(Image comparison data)
..............................

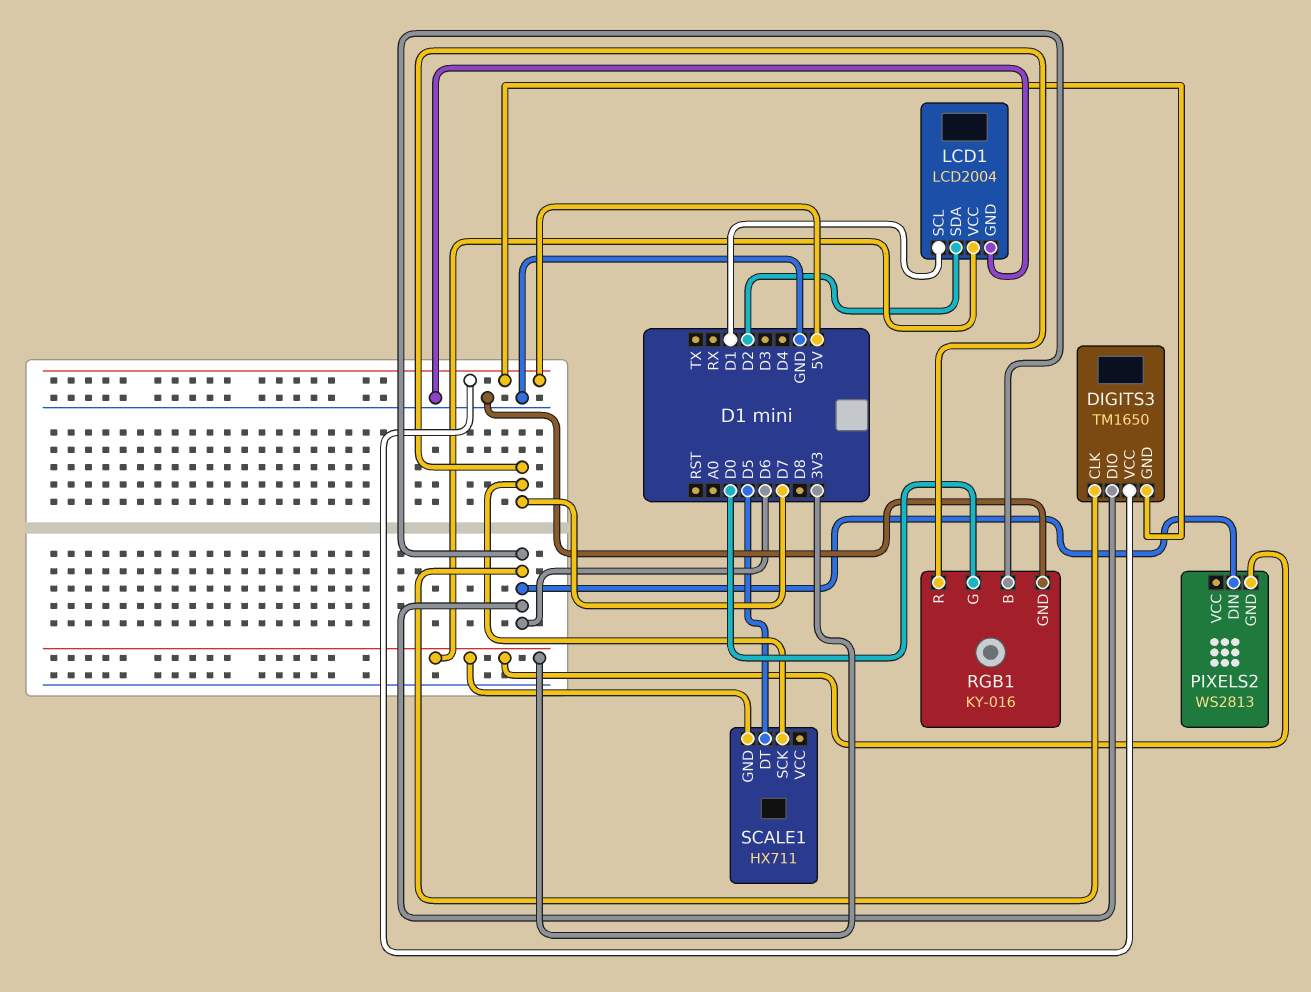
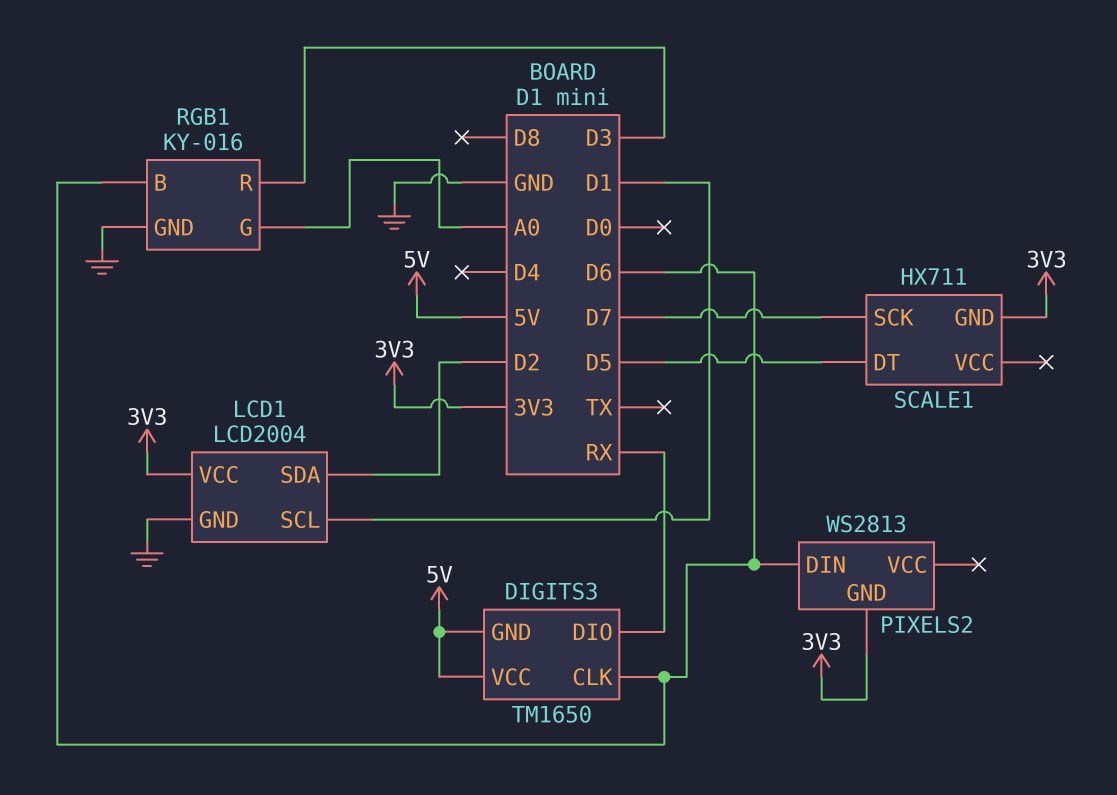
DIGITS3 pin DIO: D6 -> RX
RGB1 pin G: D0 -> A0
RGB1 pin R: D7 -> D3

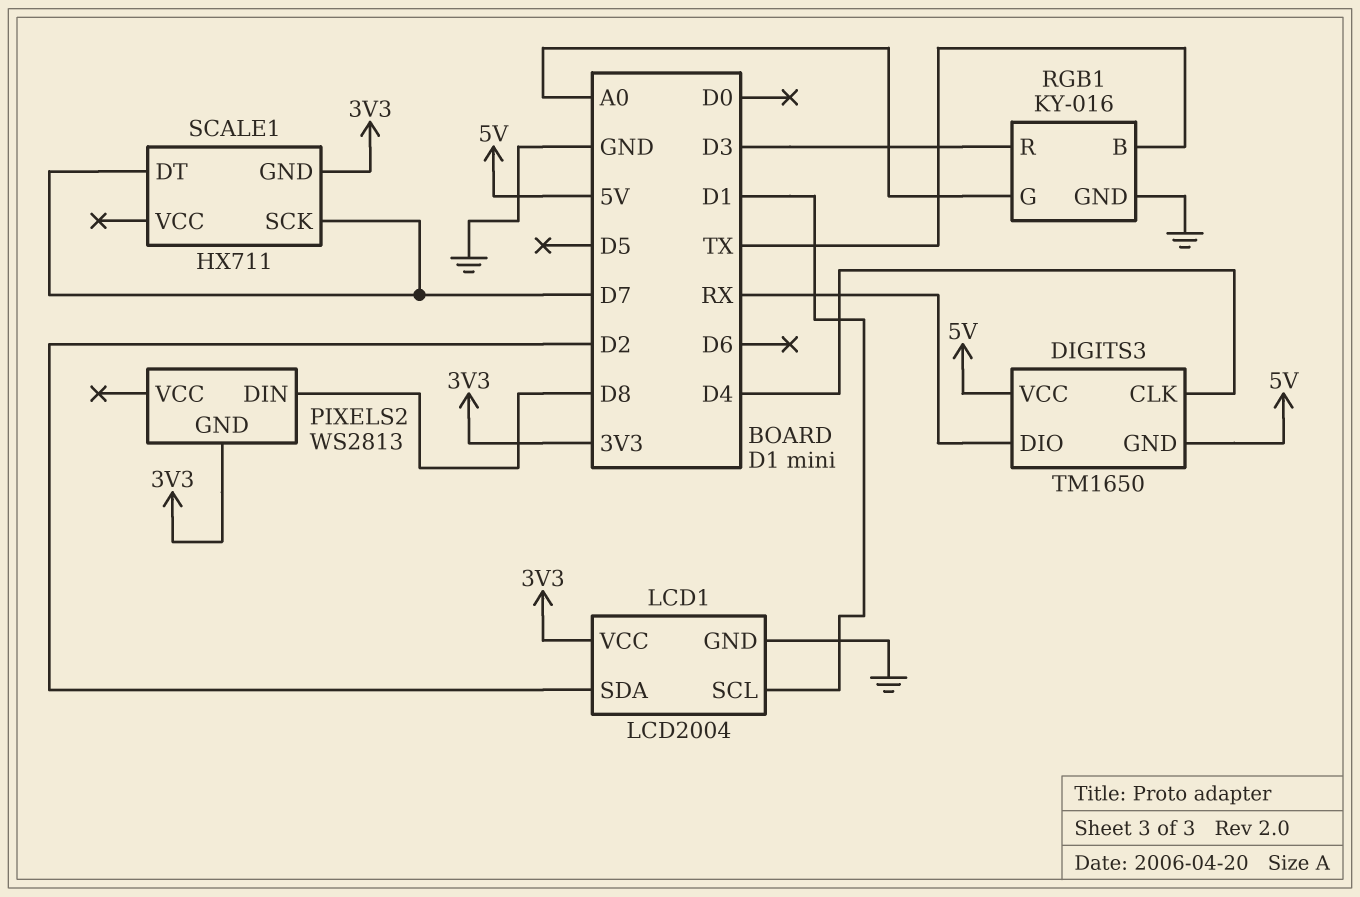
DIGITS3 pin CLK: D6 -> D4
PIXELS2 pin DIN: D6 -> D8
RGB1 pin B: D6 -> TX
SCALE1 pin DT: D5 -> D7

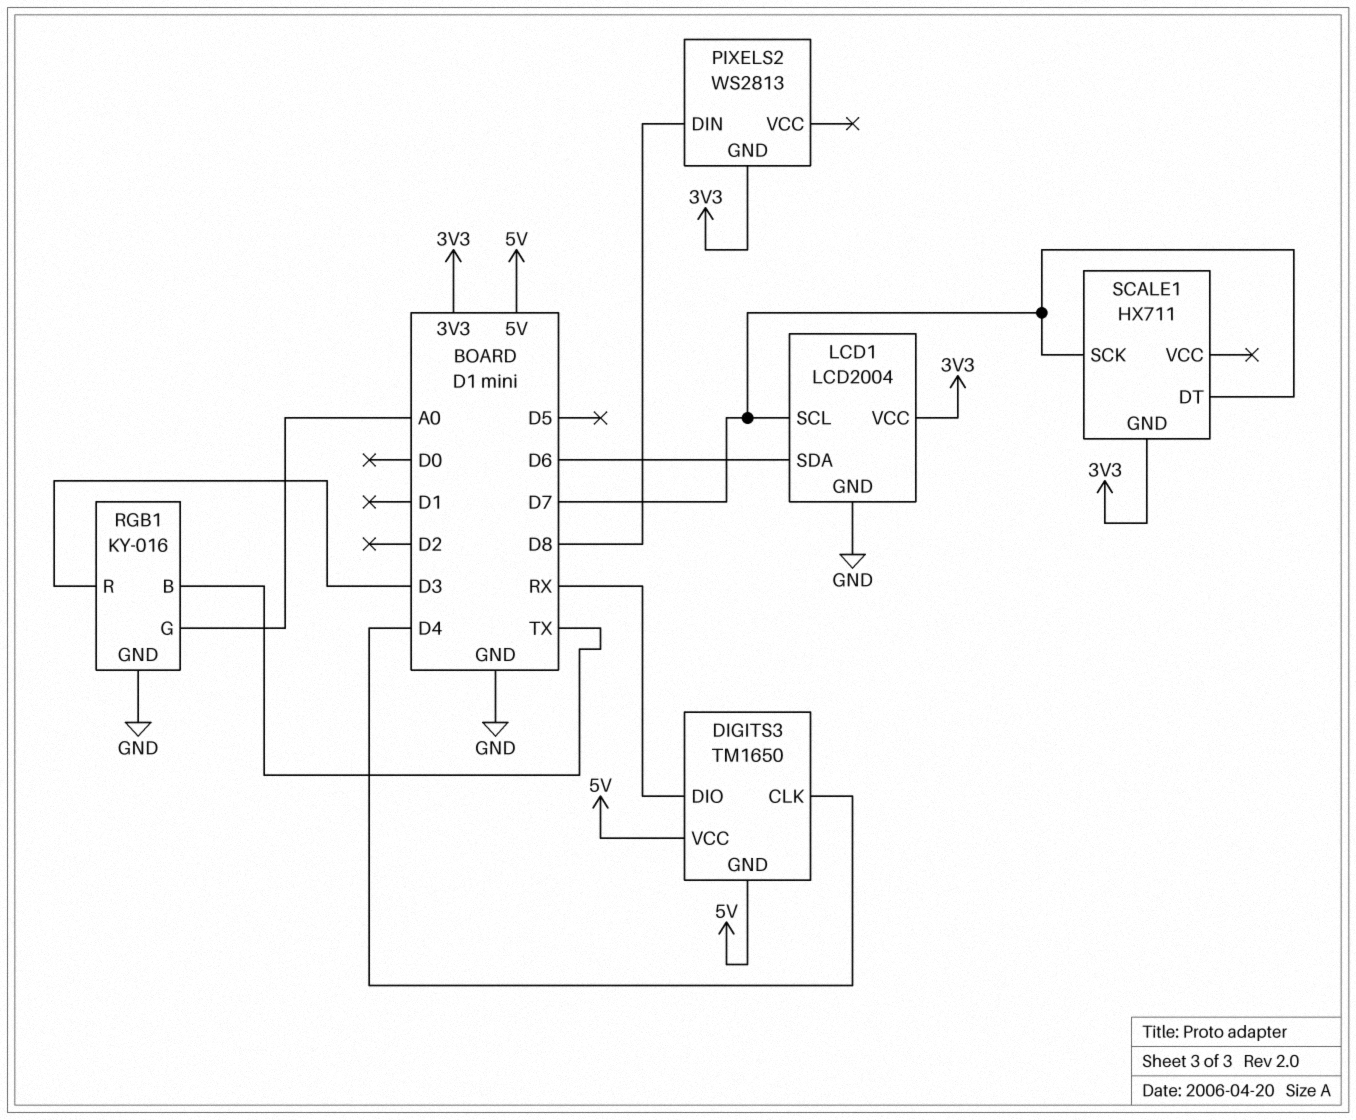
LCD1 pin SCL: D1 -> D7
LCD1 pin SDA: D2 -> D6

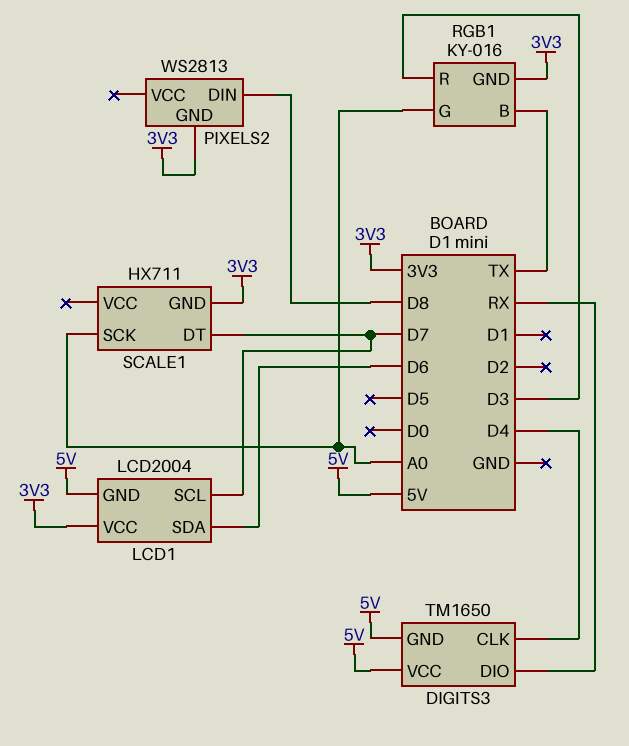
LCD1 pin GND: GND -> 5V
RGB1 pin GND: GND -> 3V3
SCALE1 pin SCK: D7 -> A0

..............................

About this exercise
Print all records verbatim, excluding pictures.

Solution to this exercise
DIGITS3 pin DIO: D6 -> RX
RGB1 pin G: D0 -> A0
RGB1 pin R: D7 -> D3

DIGITS3 pin CLK: D6 -> D4
PIXELS2 pin DIN: D6 -> D8
RGB1 pin B: D6 -> TX
SCALE1 pin DT: D5 -> D7

LCD1 pin SCL: D1 -> D7
LCD1 pin SDA: D2 -> D6

LCD1 pin GND: GND -> 5V
RGB1 pin GND: GND -> 3V3
SCALE1 pin SCK: D7 -> A0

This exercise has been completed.